**Brief:** Transcribe exactly the lines from the first line of the records through the line containing "[(259,27),(250,22),(238,50),(247,54),(259,27)]", and leave out every picture.

**Task input:**
┌──

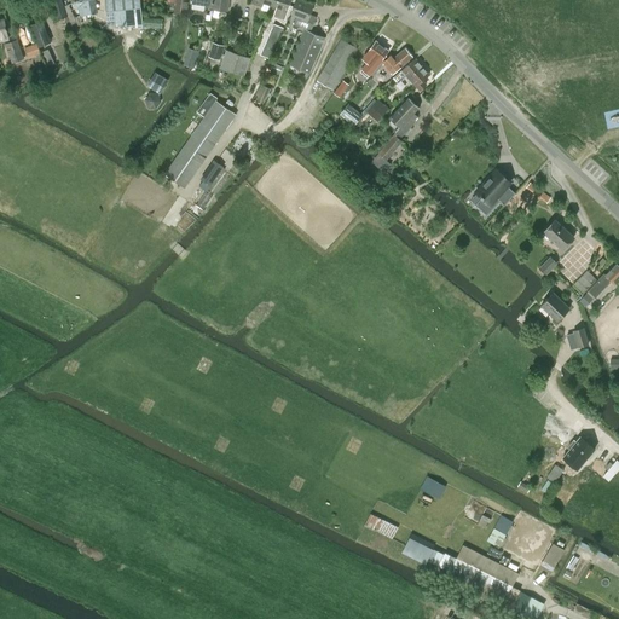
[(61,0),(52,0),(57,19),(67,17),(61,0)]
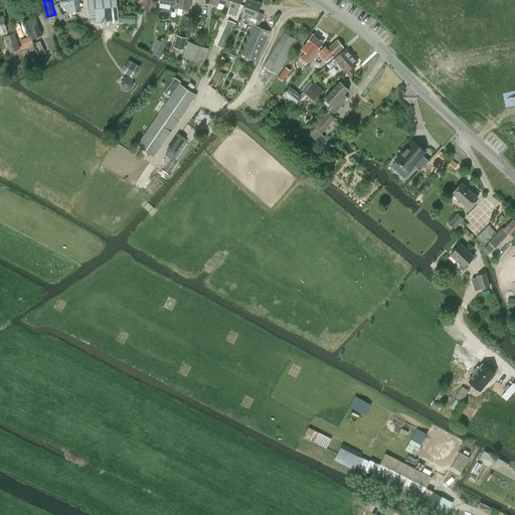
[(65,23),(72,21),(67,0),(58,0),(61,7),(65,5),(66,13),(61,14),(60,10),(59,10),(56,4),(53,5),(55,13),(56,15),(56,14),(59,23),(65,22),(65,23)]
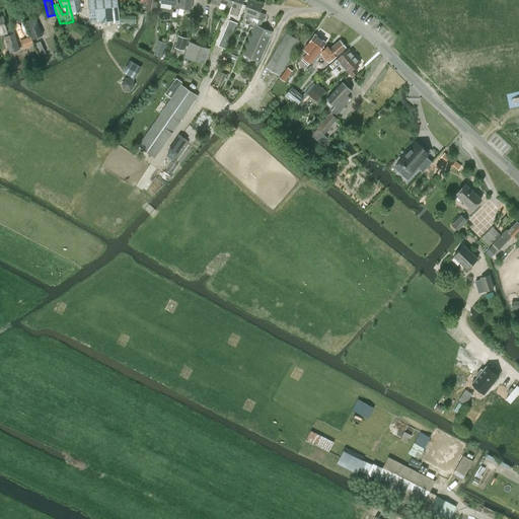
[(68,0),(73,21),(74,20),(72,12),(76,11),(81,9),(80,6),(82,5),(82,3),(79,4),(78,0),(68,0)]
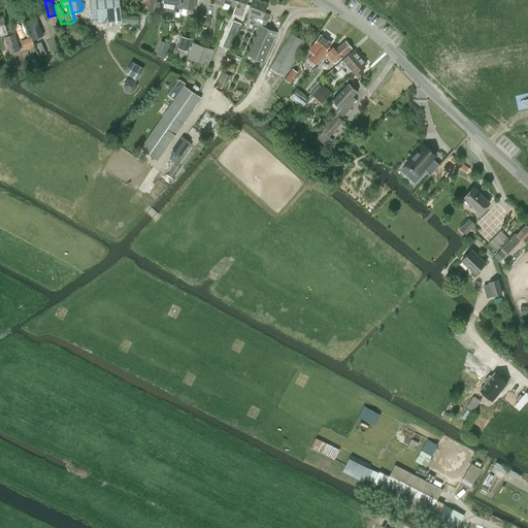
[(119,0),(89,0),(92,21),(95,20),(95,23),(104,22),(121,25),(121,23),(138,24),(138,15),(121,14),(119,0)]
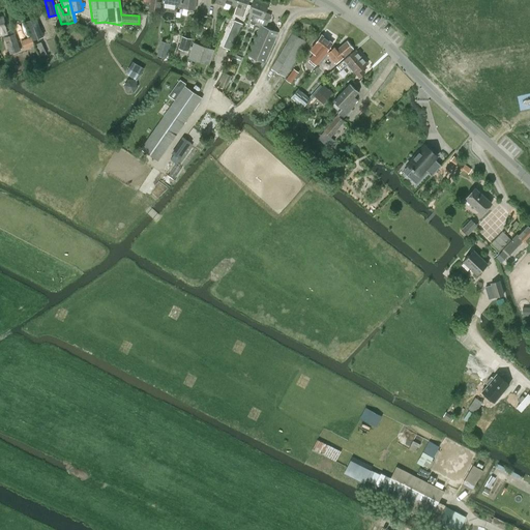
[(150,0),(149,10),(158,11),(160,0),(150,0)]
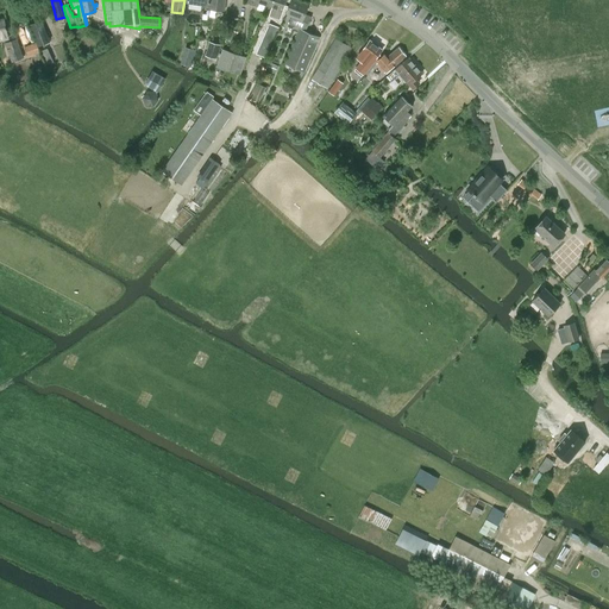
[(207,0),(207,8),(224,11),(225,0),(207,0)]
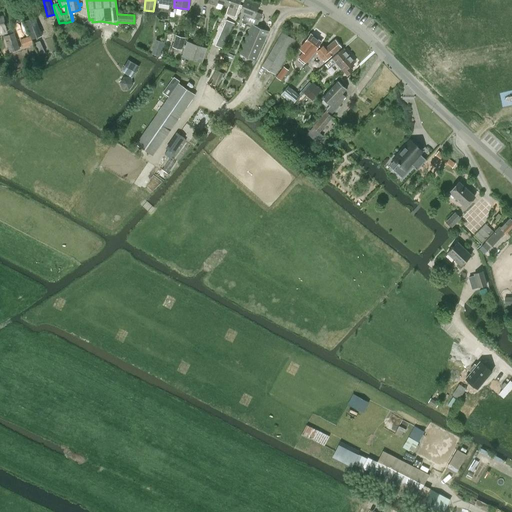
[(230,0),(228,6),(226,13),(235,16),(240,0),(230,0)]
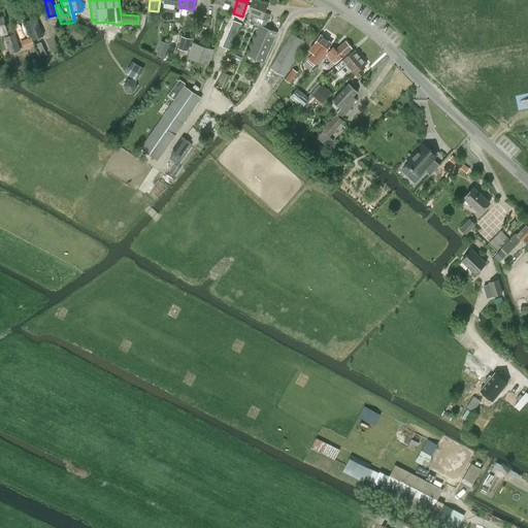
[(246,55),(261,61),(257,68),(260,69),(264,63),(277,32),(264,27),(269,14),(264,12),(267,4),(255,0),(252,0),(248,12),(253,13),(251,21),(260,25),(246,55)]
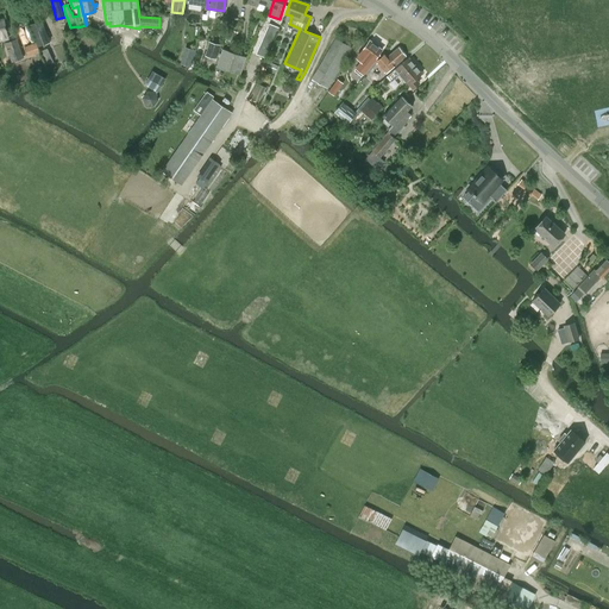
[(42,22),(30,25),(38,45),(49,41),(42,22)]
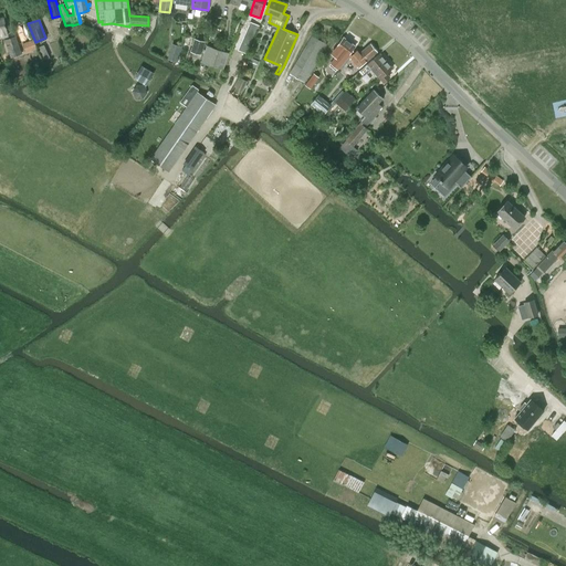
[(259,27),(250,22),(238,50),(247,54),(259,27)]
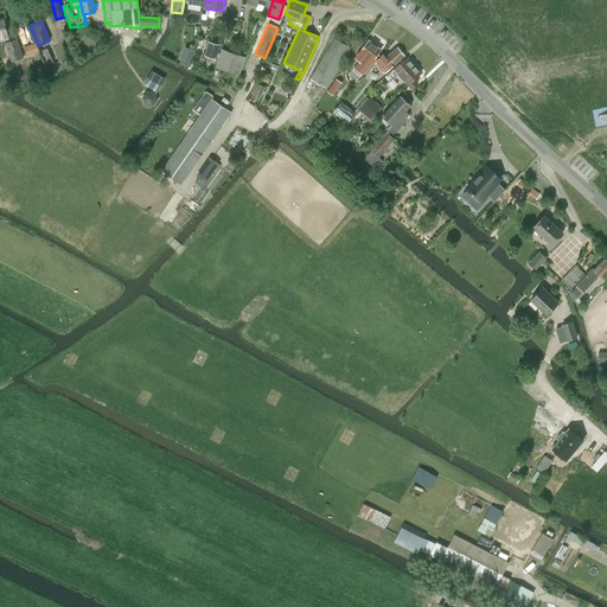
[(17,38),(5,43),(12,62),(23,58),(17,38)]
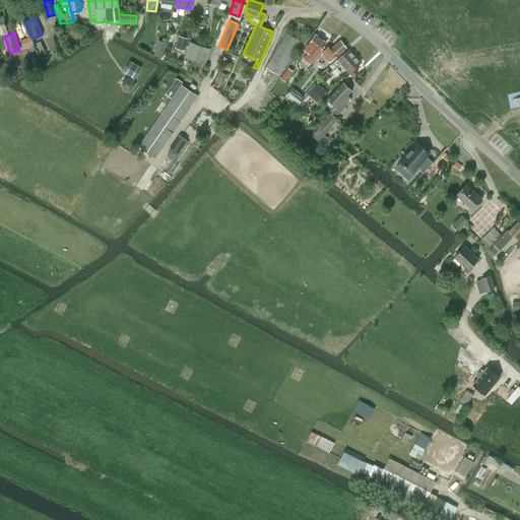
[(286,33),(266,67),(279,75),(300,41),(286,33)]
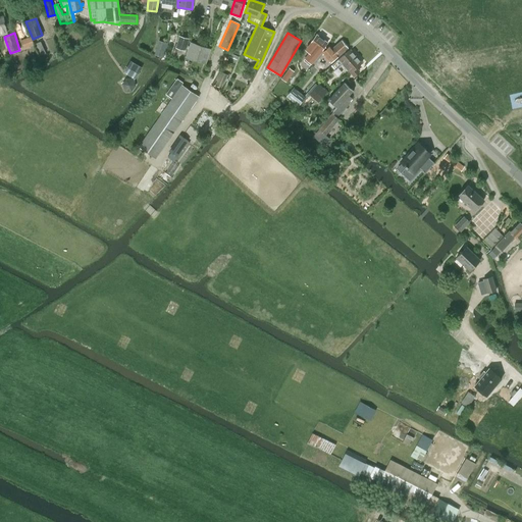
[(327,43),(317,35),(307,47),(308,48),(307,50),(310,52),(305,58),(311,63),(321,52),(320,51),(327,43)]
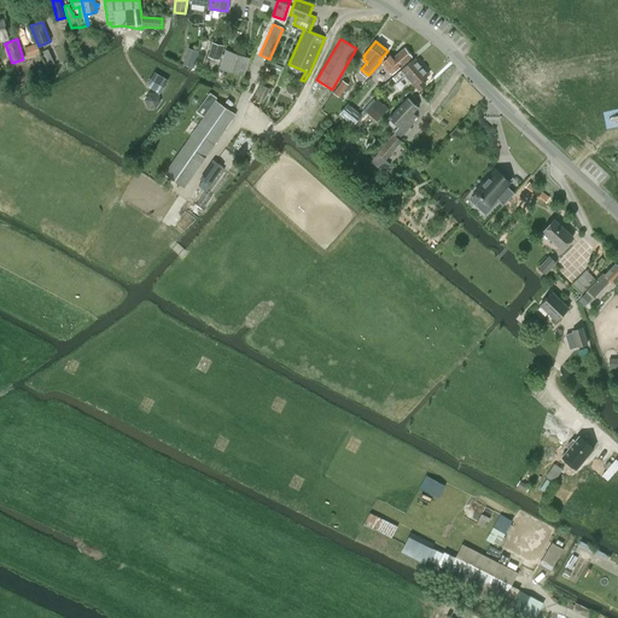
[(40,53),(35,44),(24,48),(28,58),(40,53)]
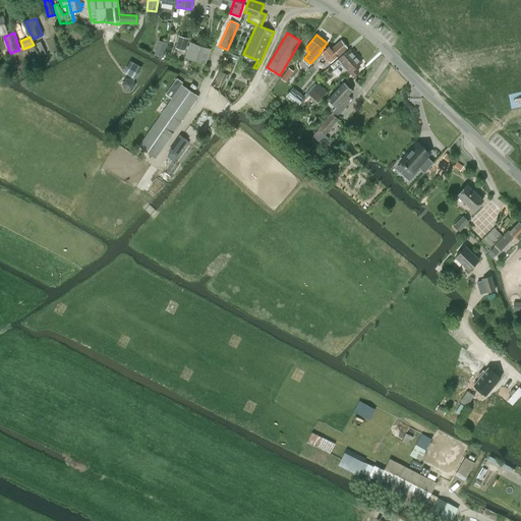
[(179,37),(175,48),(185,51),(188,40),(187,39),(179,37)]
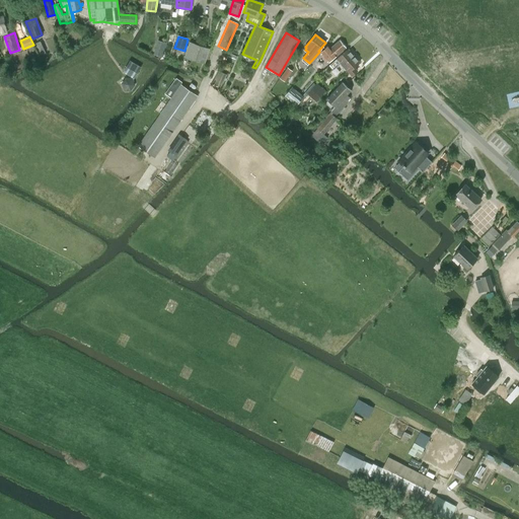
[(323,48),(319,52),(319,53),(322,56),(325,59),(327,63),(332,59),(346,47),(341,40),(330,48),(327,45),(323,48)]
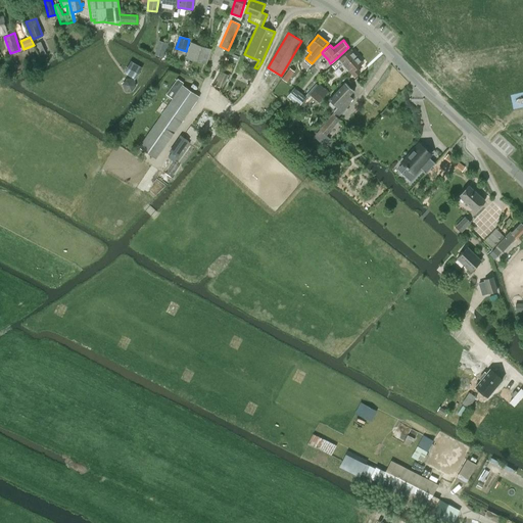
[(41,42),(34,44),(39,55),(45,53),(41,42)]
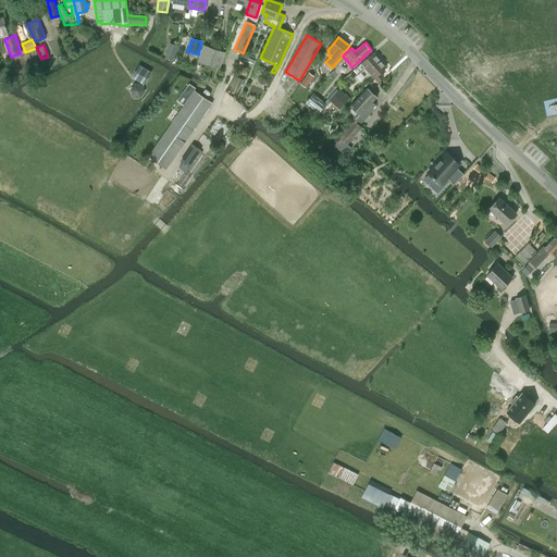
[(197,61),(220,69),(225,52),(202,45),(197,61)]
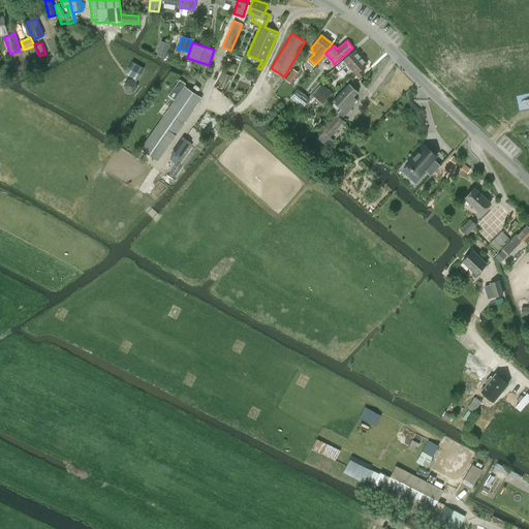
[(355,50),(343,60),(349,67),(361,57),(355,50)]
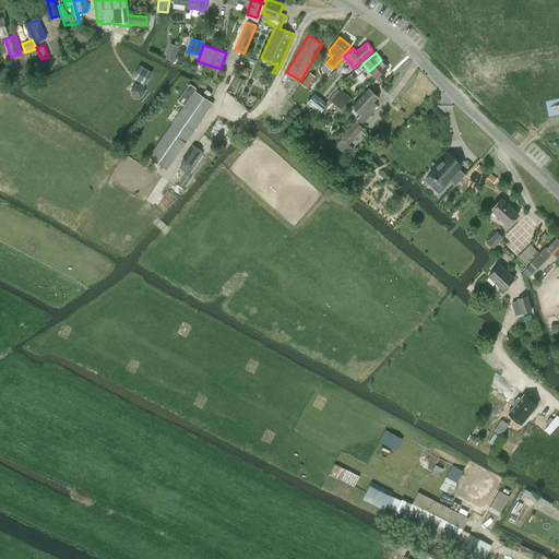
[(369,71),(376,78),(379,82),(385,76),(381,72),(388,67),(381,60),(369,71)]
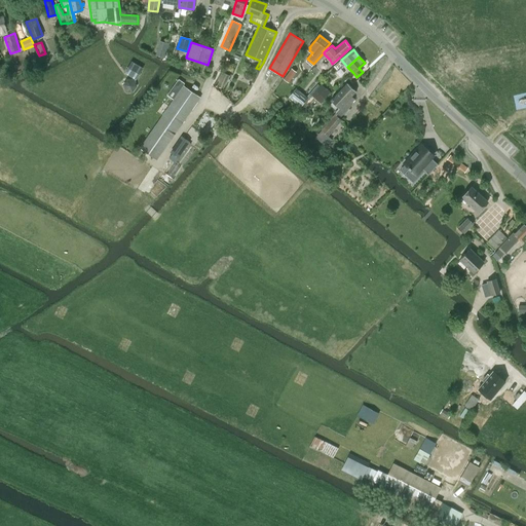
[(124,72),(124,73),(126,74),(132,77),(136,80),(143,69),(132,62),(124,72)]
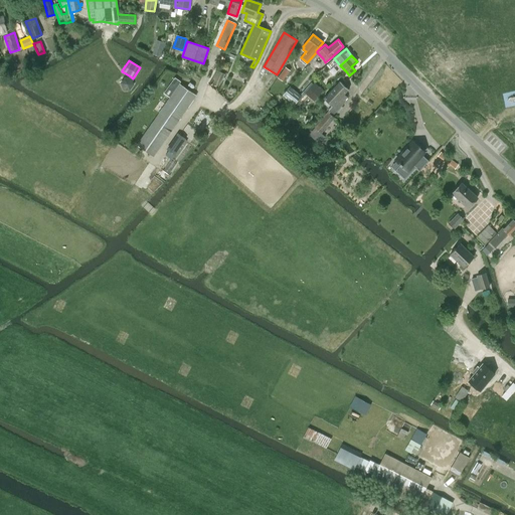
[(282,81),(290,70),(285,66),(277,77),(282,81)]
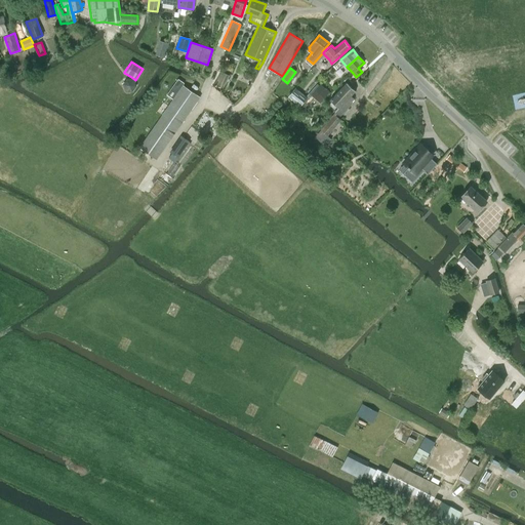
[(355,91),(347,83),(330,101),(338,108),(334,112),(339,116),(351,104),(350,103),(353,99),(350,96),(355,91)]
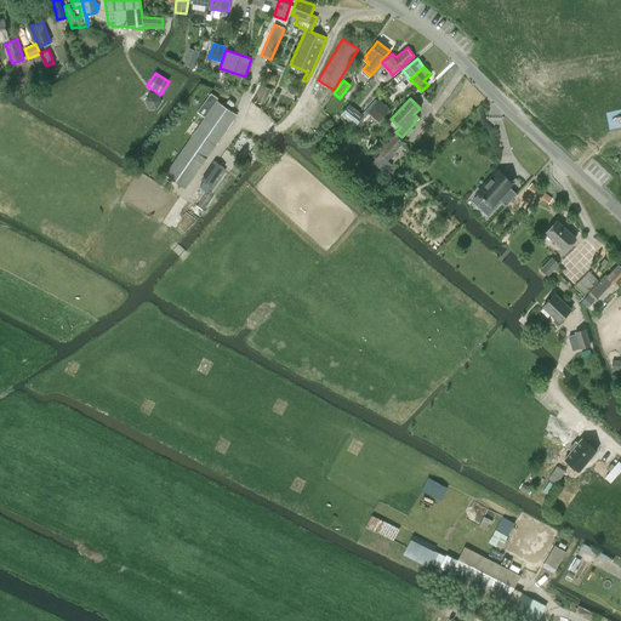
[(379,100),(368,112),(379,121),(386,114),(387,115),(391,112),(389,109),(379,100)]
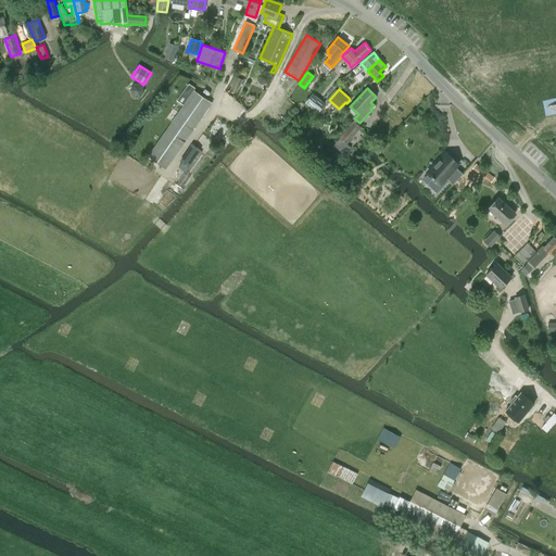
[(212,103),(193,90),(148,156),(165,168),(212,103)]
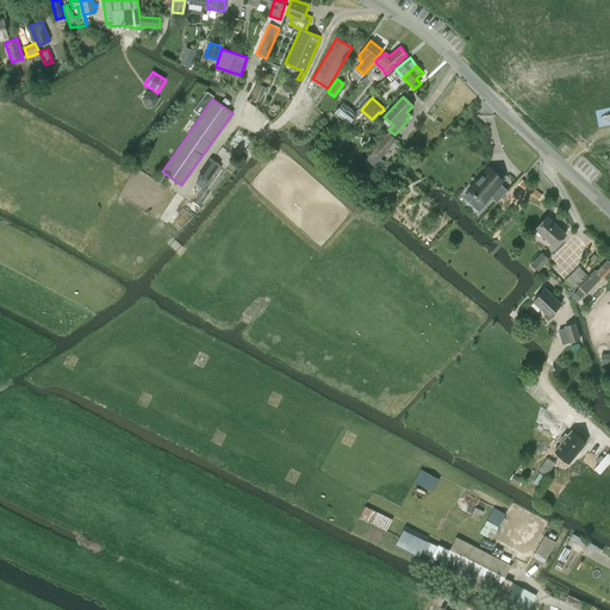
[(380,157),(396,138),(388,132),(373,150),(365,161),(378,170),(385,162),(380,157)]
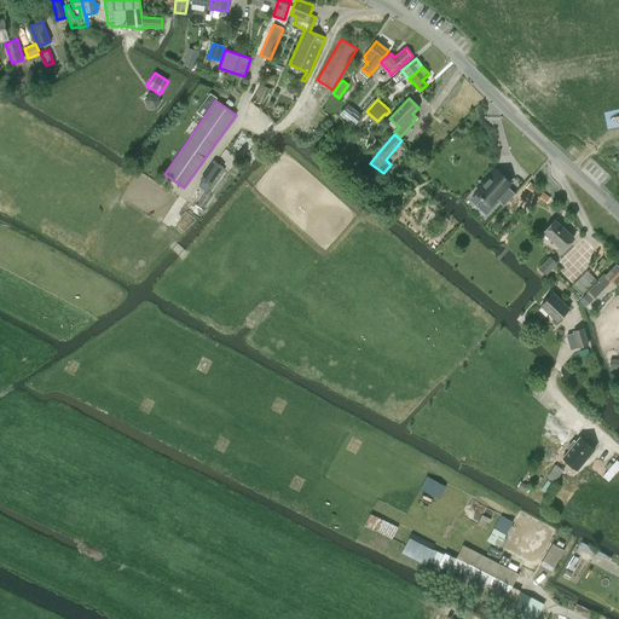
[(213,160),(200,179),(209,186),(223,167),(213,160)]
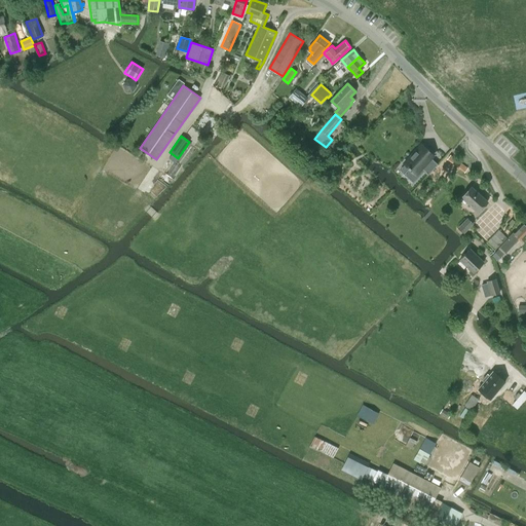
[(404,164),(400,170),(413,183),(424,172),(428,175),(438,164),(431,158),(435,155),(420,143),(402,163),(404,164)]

└──

**Solution:**
[(61,0),(52,0),(57,19),(67,17),(61,0)]
[(65,23),(72,21),(67,0),(58,0),(61,7),(65,5),(66,13),(61,14),(60,10),(59,10),(56,4),(53,5),(55,13),(56,15),(56,14),(59,23),(65,22),(65,23)]
[(68,0),(73,21),(74,20),(72,12),(76,11),(81,9),(80,6),(82,5),(82,3),(79,4),(78,0),(68,0)]
[(119,0),(89,0),(92,21),(95,20),(95,23),(104,22),(121,25),(121,23),(138,24),(138,15),(121,14),(119,0)]
[(150,0),(149,10),(158,11),(160,0),(150,0)]
[(207,0),(207,8),(224,11),(225,0),(207,0)]
[(230,0),(228,6),(226,13),(235,16),(240,0),(230,0)]
[(246,55),(261,61),(257,68),(260,69),(264,63),(277,32),(264,27),(269,14),(264,12),(267,4),(255,0),(252,0),(248,12),(253,13),(251,21),(260,25),(246,55)]
[(42,22),(30,25),(38,45),(49,41),(42,22)]
[(259,27),(250,22),(238,50),(247,54),(259,27)]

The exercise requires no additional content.